▶ [What to do]
From the line containing "U2 pin P1.1: none -> N_9" down to the last line of the entries, print each line exactly and leave the pictures out.

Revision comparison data
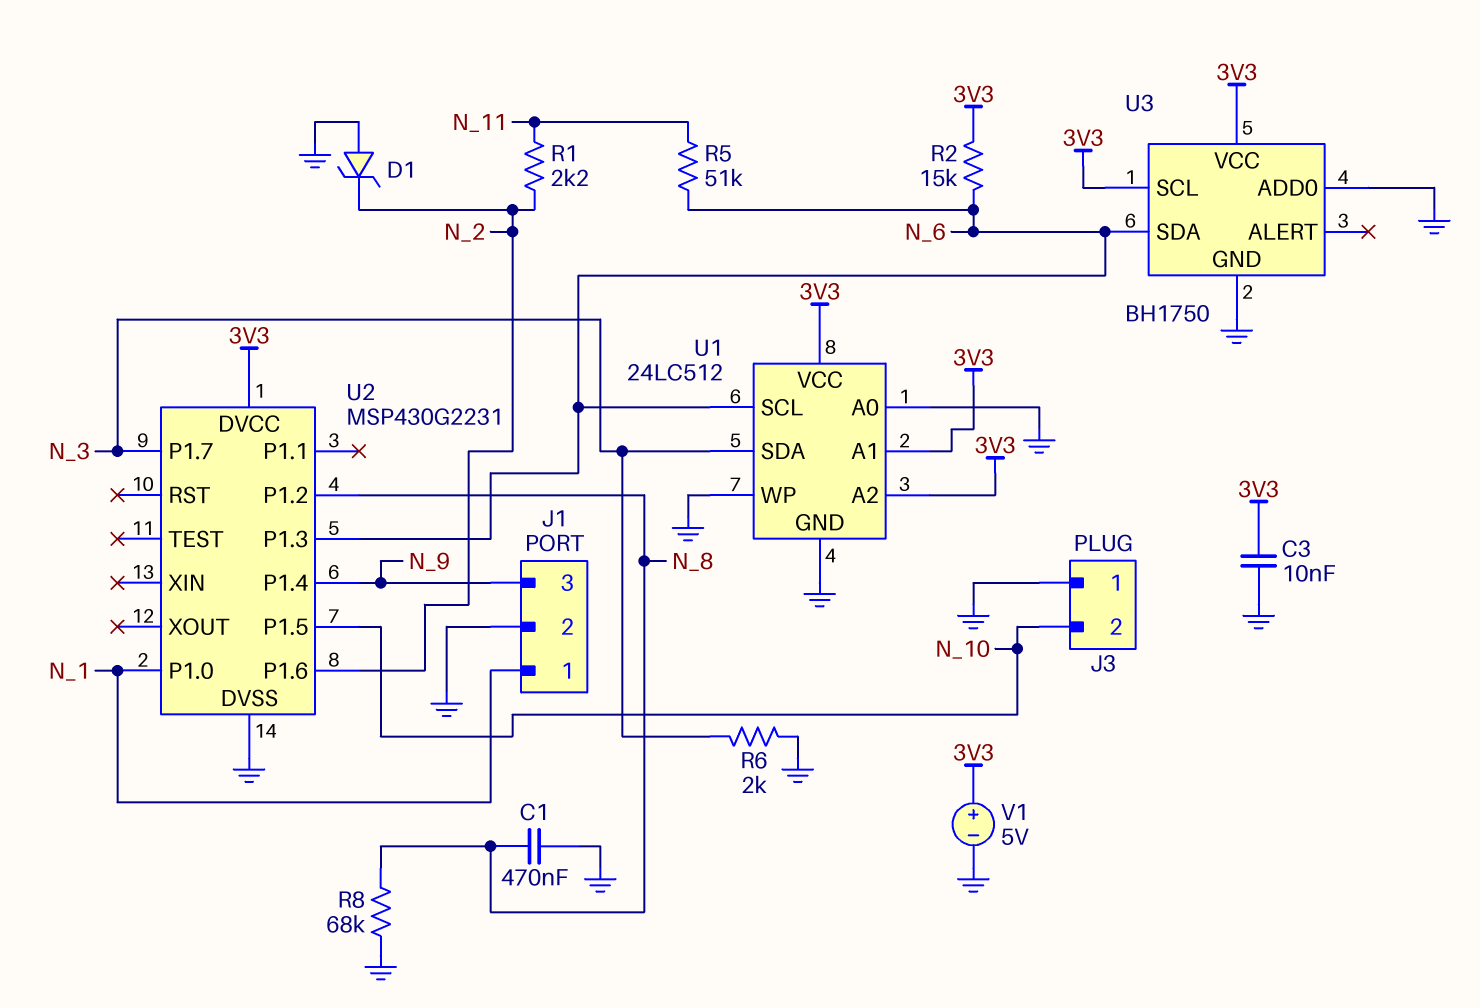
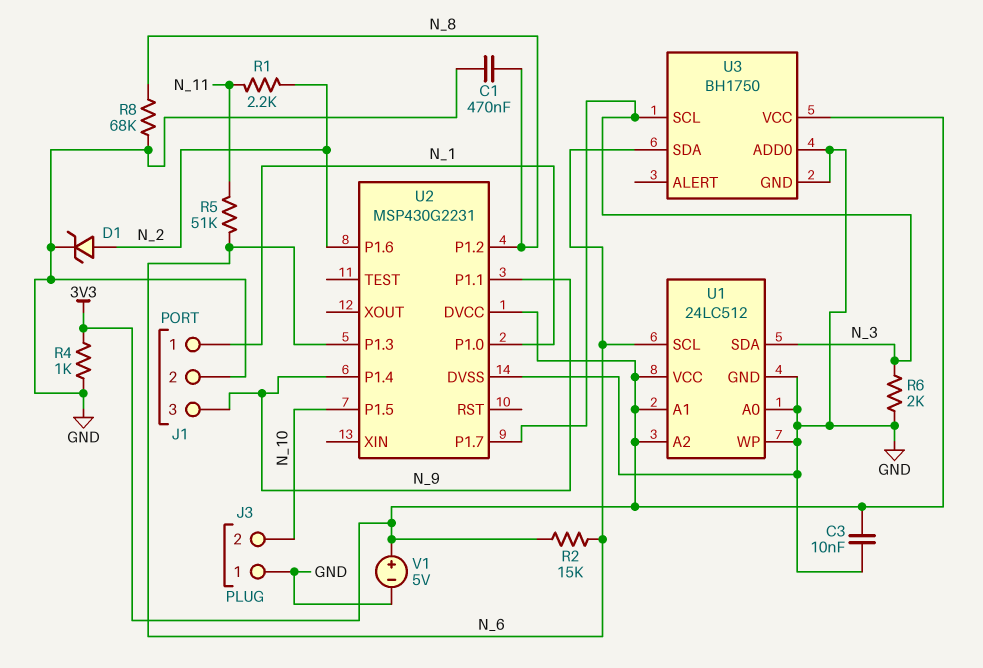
D1: zener (A GND, K N_2) -> zener (A N_2, K GND)
R4: none -> 1k (3V3, GND)
U2 pin P1.1: none -> N_9
U3 pin SCL: 3V3 -> N_3

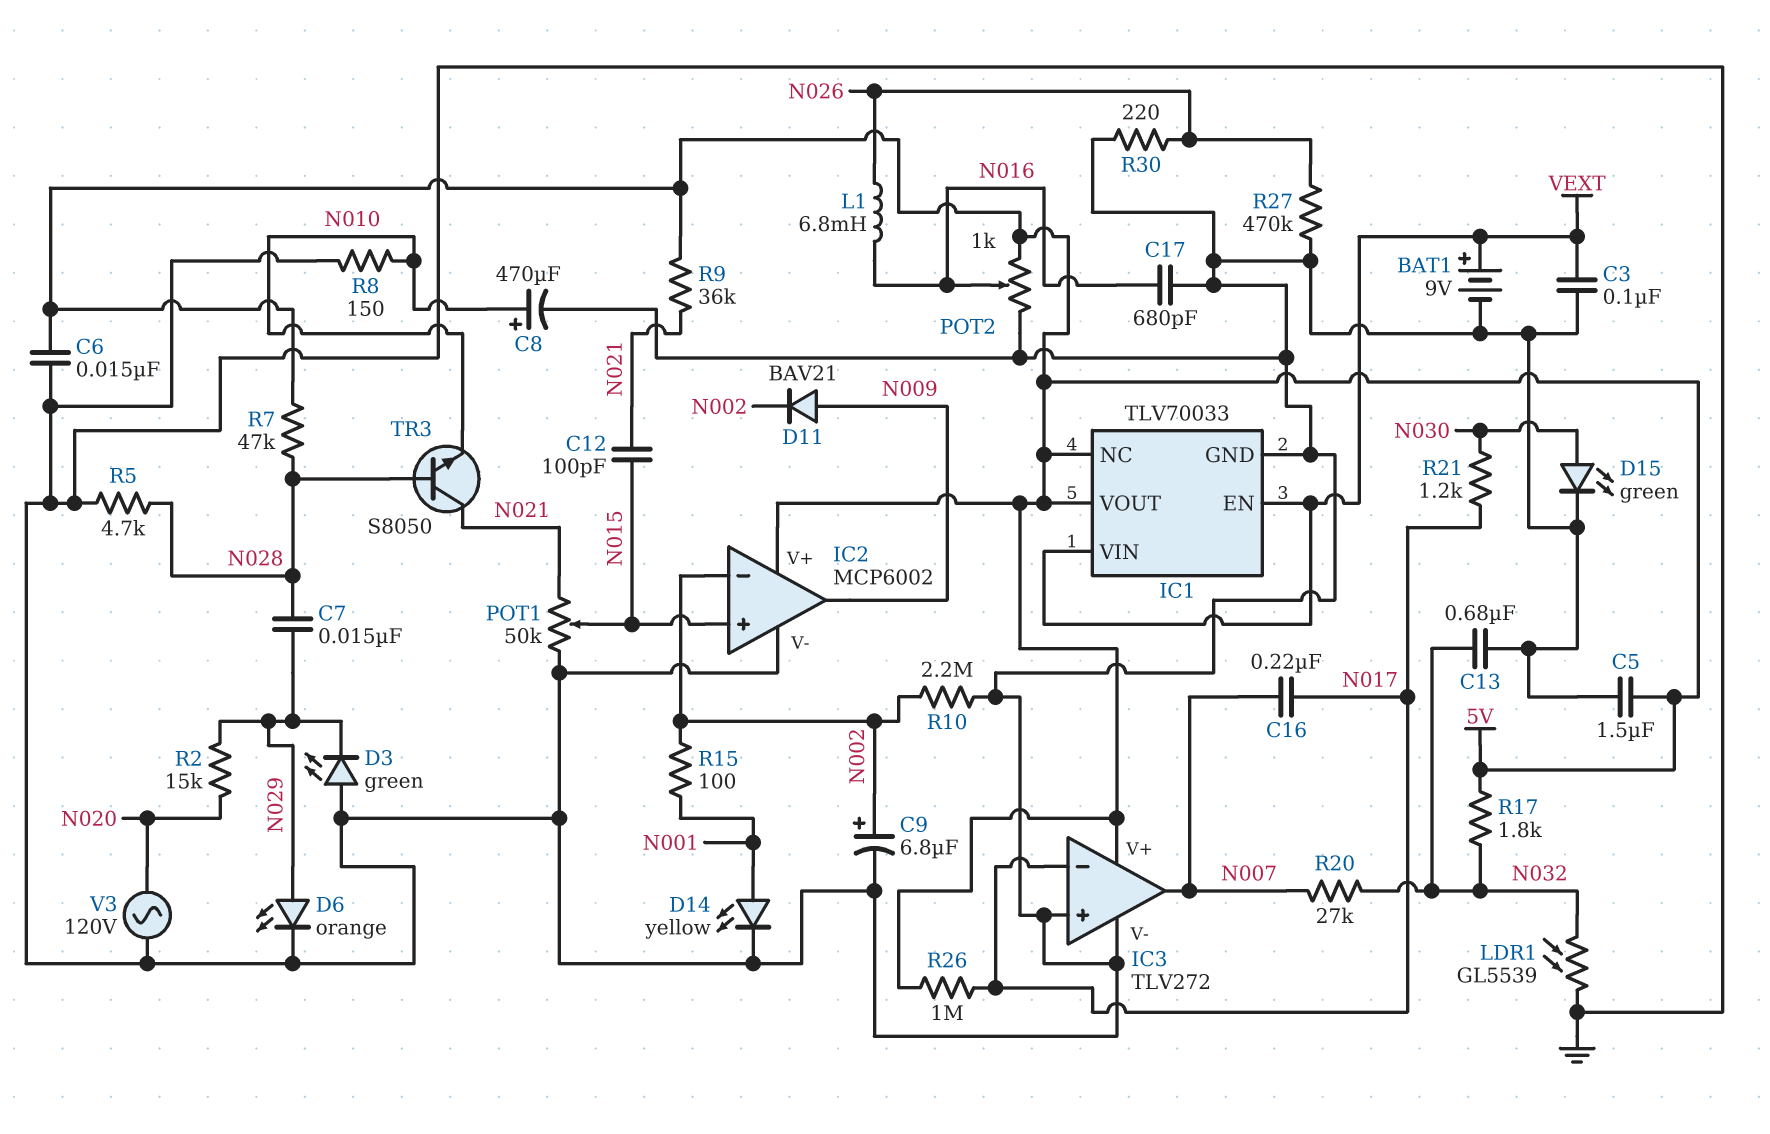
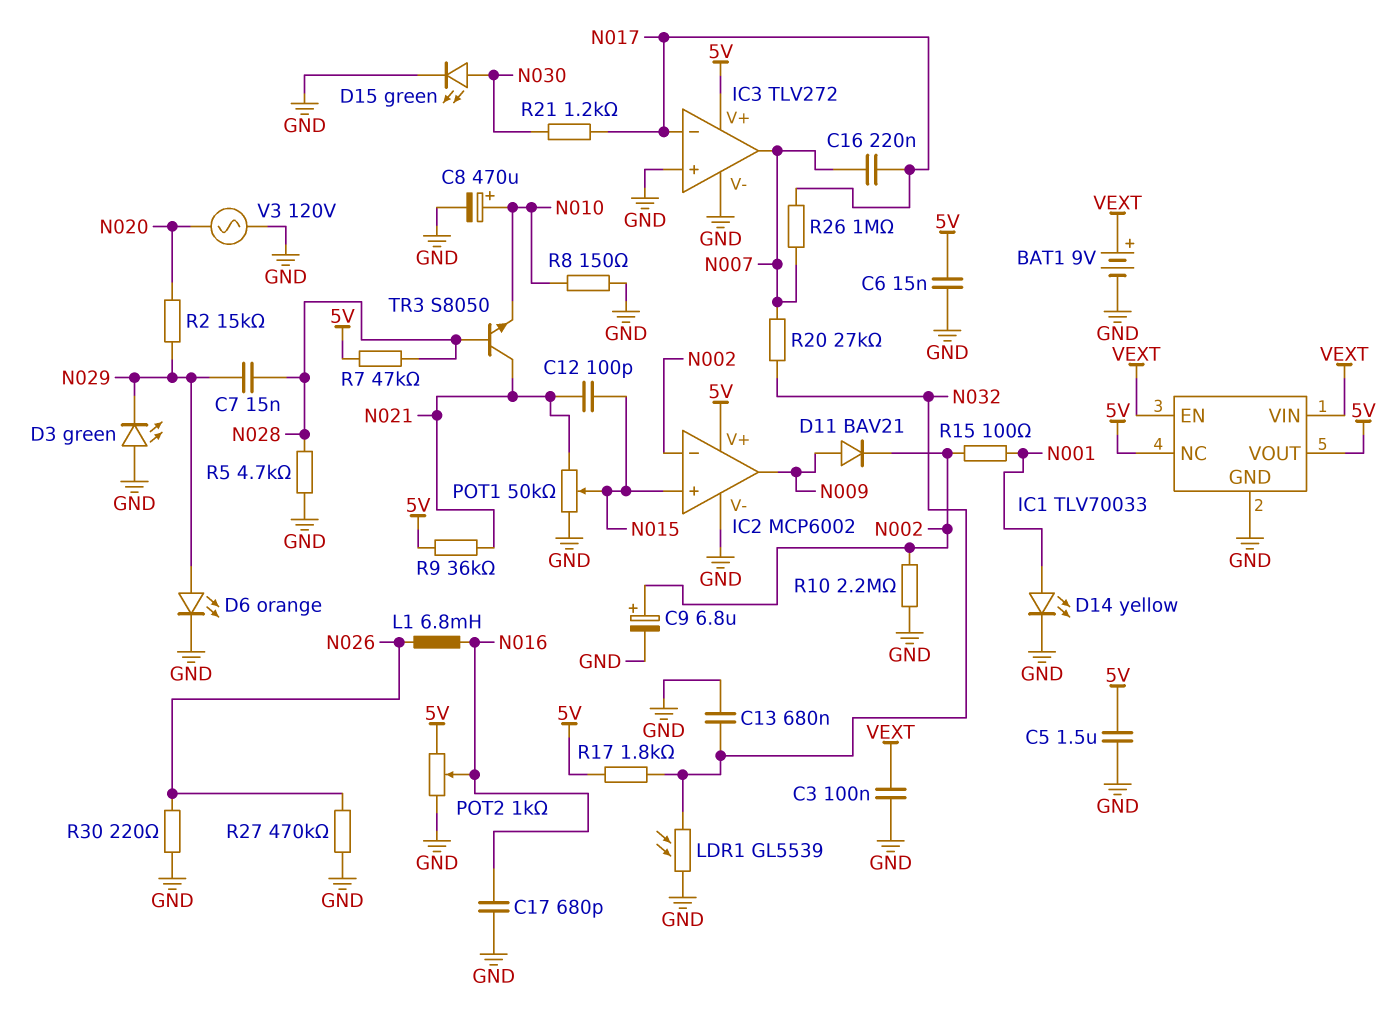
R26: 1M (5V, N017) -> 1M (N007, N017)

▶ [Solution]
U2 pin P1.1: none -> N_9
U3 pin SCL: 3V3 -> N_3

R26: 1M (5V, N017) -> 1M (N007, N017)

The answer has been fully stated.